*** Material provided

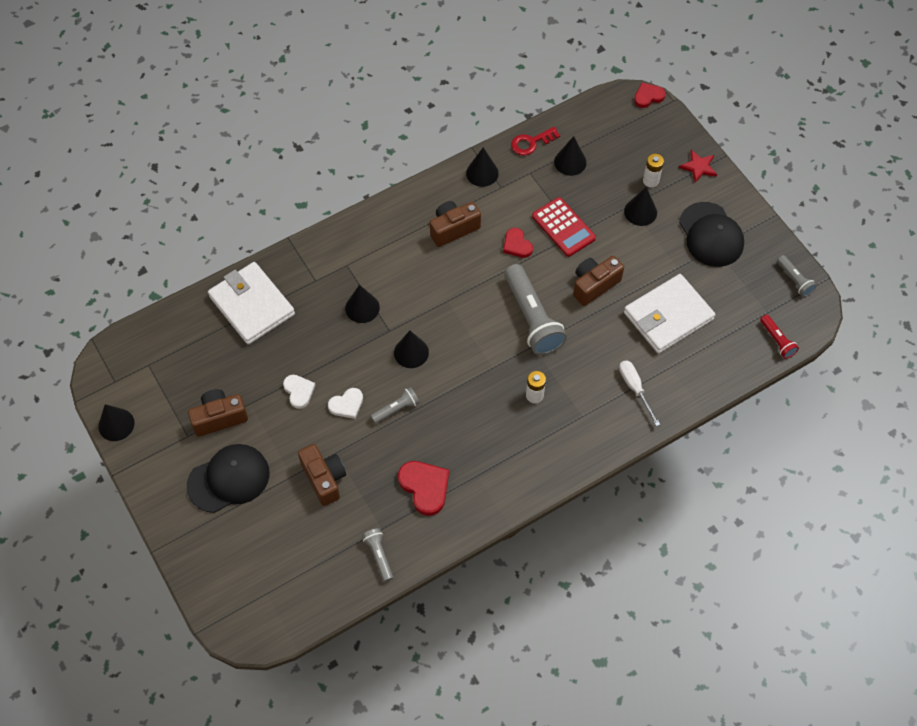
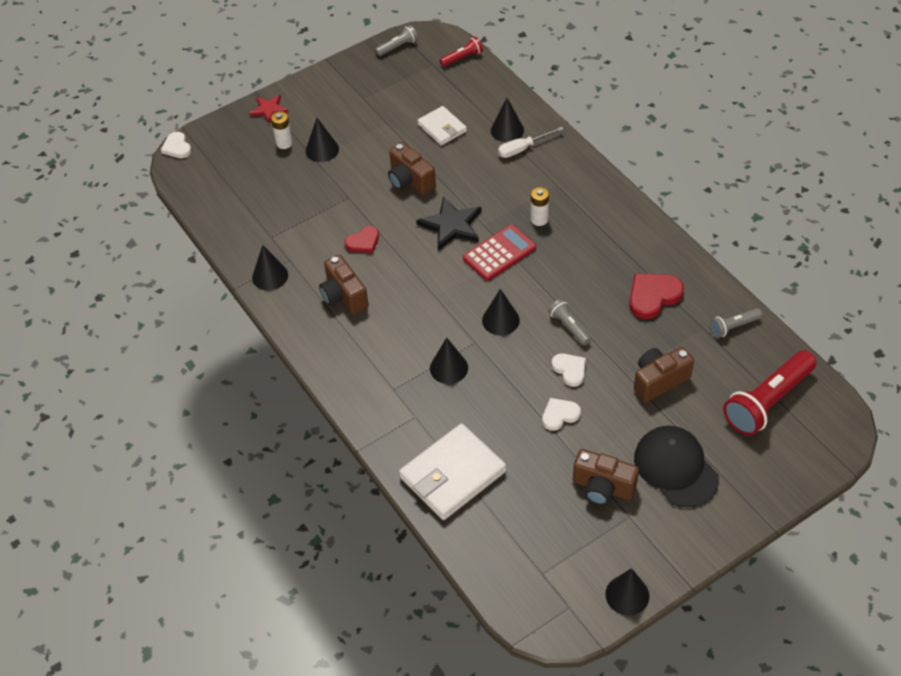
camera: 90 degrees left, 10 degrees down
brown camera [188,389,248,437] -> brown camera turned 45 degrees counterclockwise [573,449,639,505]
grey flashlight [504,264,567,355] -> black star [416,196,482,251]
red key [511,127,560,156] -> none
red calculator [532,197,596,257] -> red calculator moved to [463,224,536,281]
black cone [554,136,587,176] -> black cone moved to [491,98,524,142]
white wallet [624,274,715,354] -> white wallet [417,106,467,146], size x0.58
red heart [634,82,666,108] -> white heart [161,132,192,158]
black cap [679,202,744,267] -> none
none -> red flashlight [723,350,817,436]

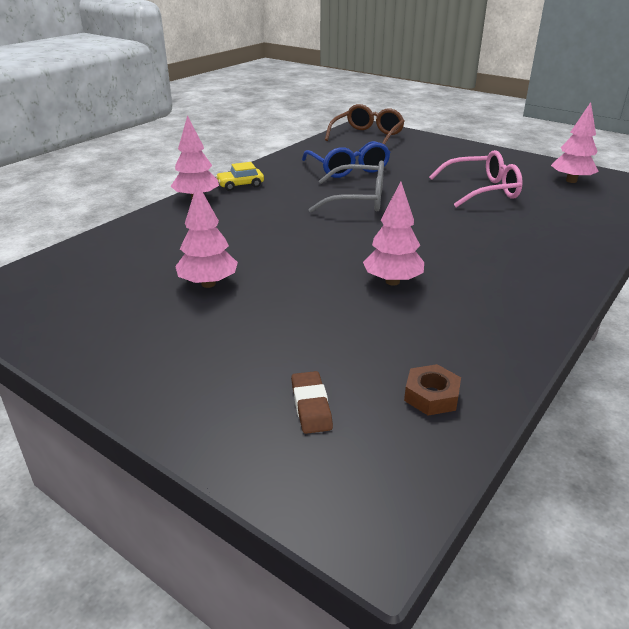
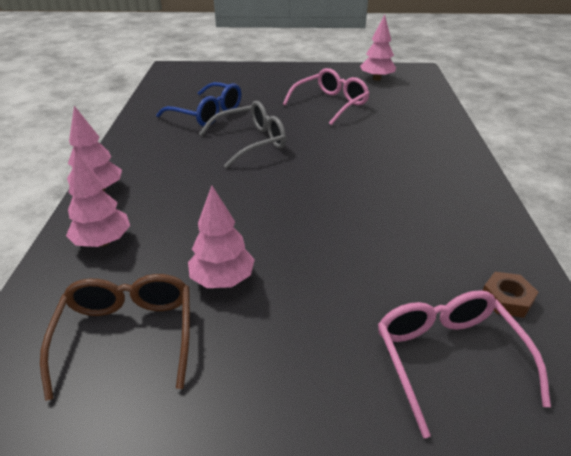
camera: 35 degrees left, 5 degrees up
yellow car [216,162,264,191] -> none
brown eraser [291,371,333,434] -> pink glasses [378,290,551,438]
brown glasses [325,104,405,145] -> brown glasses moved to [40,274,190,401]
pink tree [363,182,424,285] -> pink tree moved to [66,151,130,247]

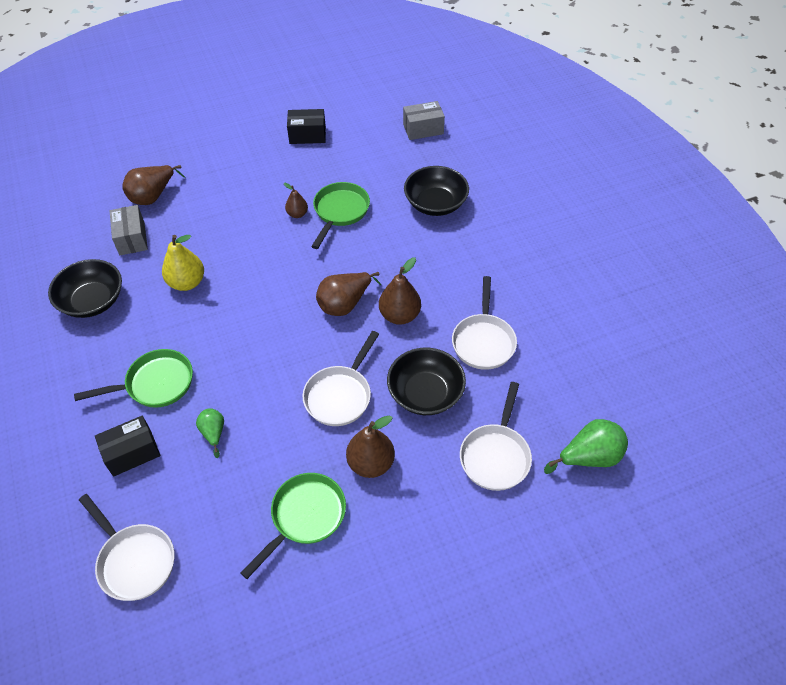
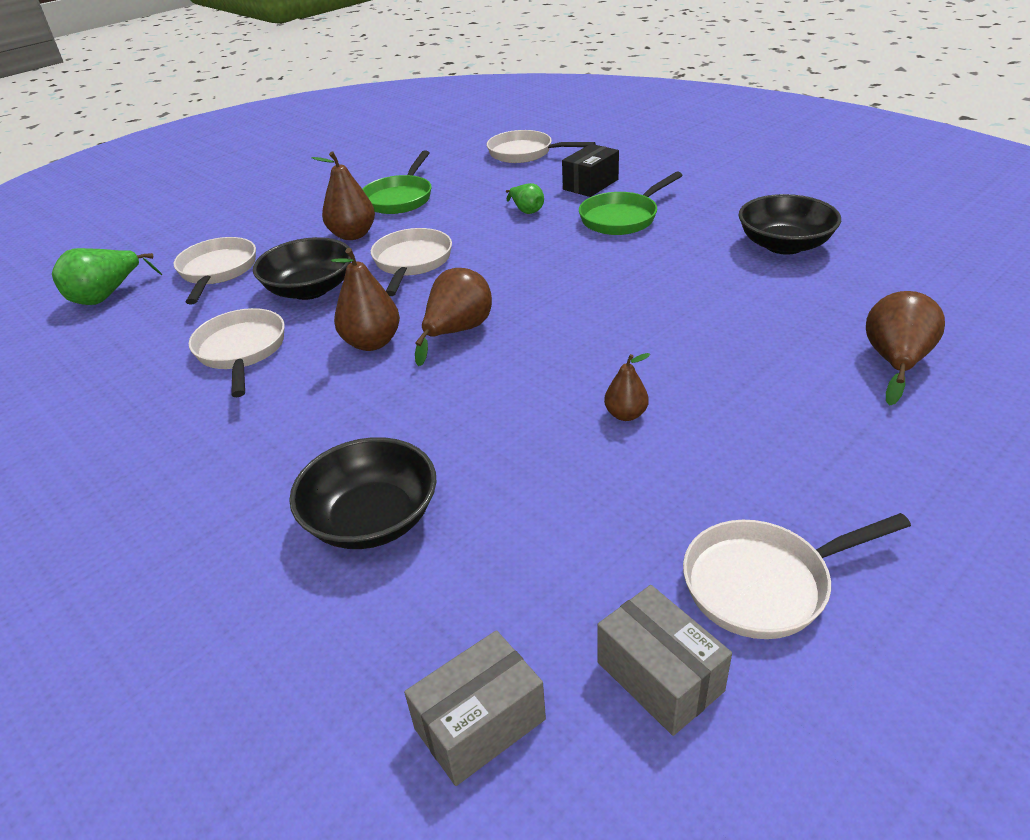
camera: 160 degrees right, 15 degrees down
grey box [110,205,148,255] -> grey box moved to [597,585,732,736]
yellow pear [162,235,204,291] -> none
black box [287,109,326,144] -> white pan [683,513,911,639]
green pan [311,182,370,249] -> none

******

### Problem description
In the listing above, find the line containing "none -> red flashlight [723,350,817,436]" and the line containing "grey box [110,205,148,255]". Print those two lines and every line between them exactly, with no pictures.

### Written response
none -> red flashlight [723,350,817,436]

camera: 35 degrees left, 5 degrees up
yellow car [216,162,264,191] -> none
brown eraser [291,371,333,434] -> pink glasses [378,290,551,438]
brown glasses [325,104,405,145] -> brown glasses moved to [40,274,190,401]
pink tree [363,182,424,285] -> pink tree moved to [66,151,130,247]

camera: 160 degrees right, 15 degrees down
grey box [110,205,148,255] -> grey box moved to [597,585,732,736]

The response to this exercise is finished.